INPUT DATA ::
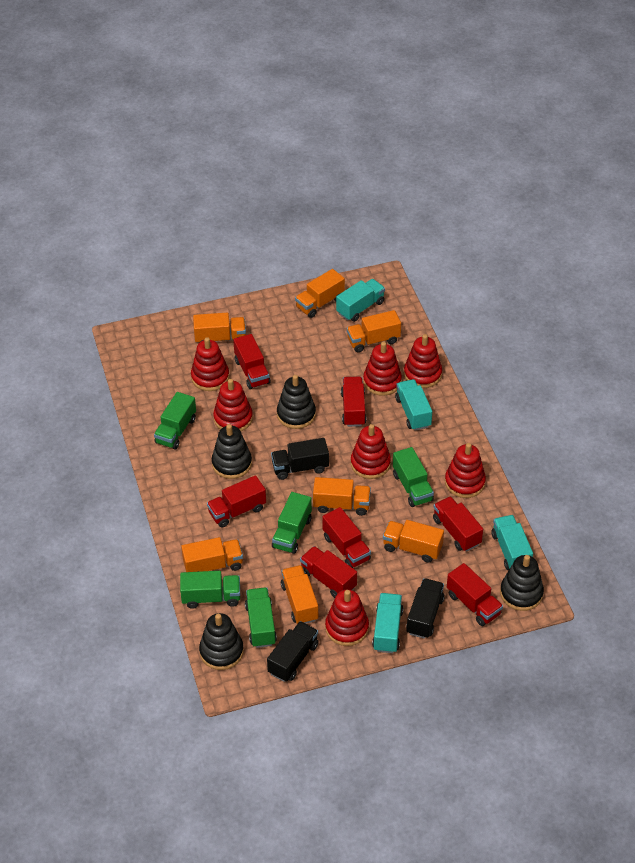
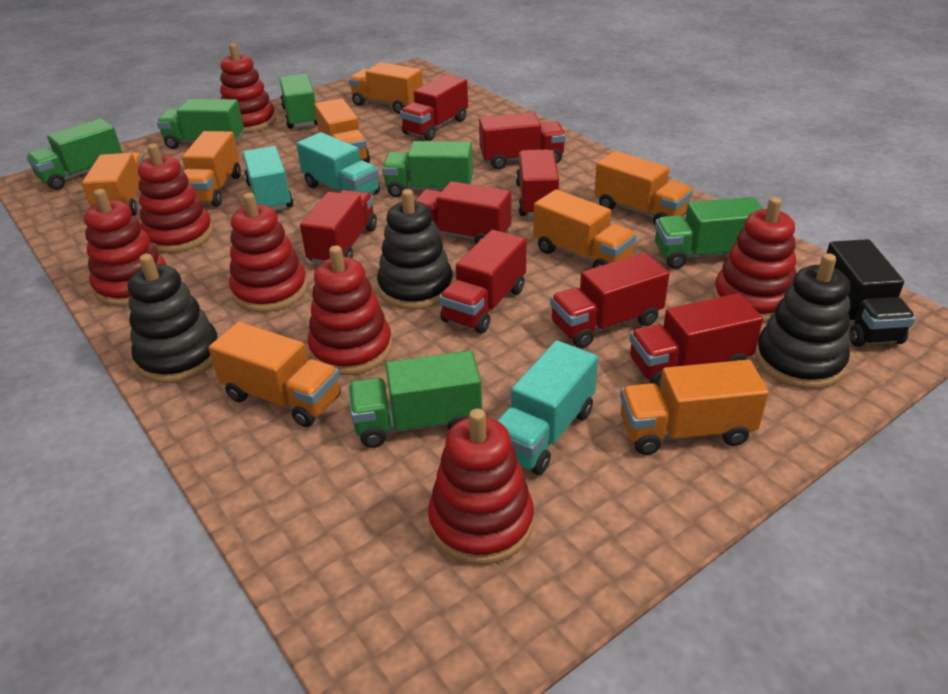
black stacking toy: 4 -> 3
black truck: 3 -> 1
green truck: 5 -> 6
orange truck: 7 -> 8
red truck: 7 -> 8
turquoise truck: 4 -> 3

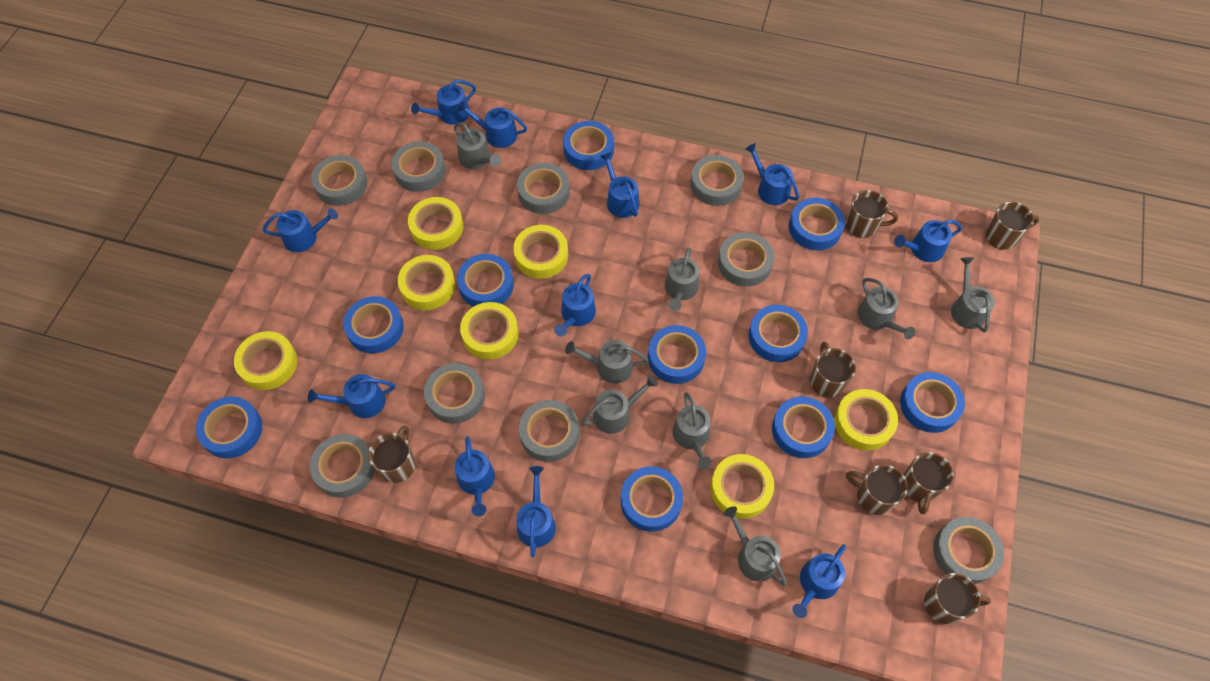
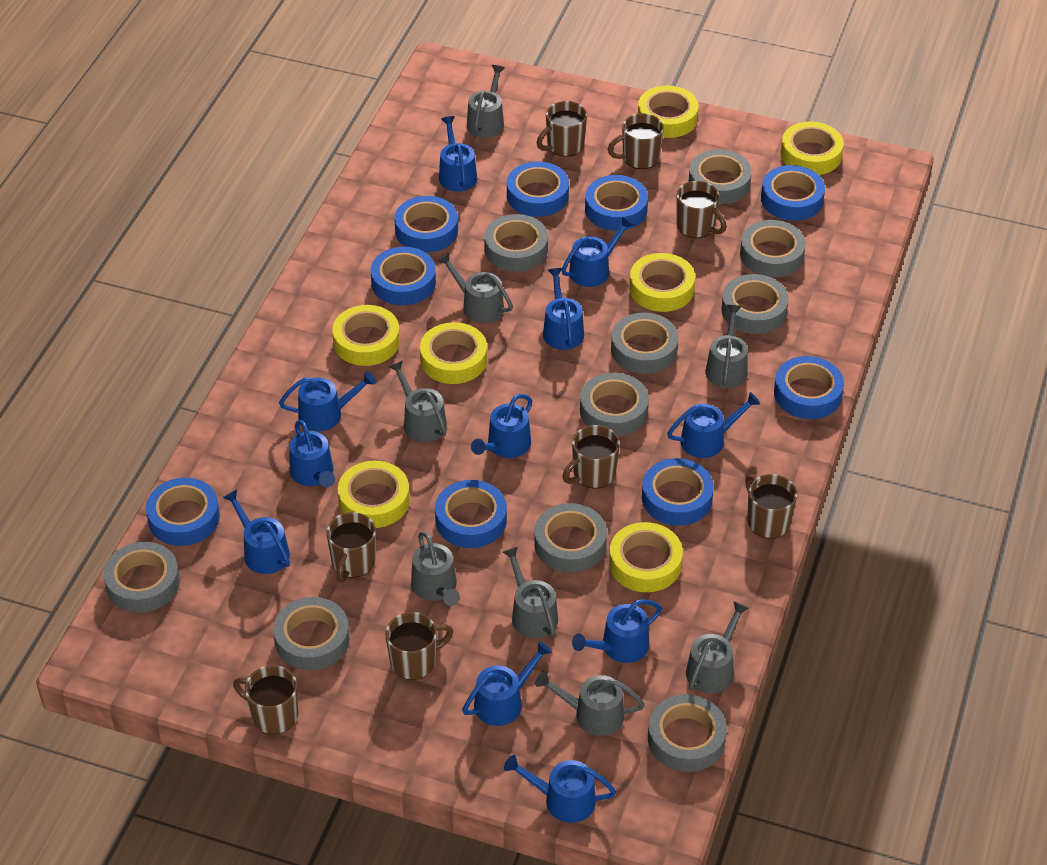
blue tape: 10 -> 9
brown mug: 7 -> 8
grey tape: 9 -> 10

WHAT YOU WILL DO ::
From the line that contains "black truck: 3 -> 1" to the end of the material above, output every line exactly, both ends included, but leave out any pictures.

SOLUTION TO THIS TASK ::
black truck: 3 -> 1
green truck: 5 -> 6
orange truck: 7 -> 8
red truck: 7 -> 8
turquoise truck: 4 -> 3

blue tape: 10 -> 9
brown mug: 7 -> 8
grey tape: 9 -> 10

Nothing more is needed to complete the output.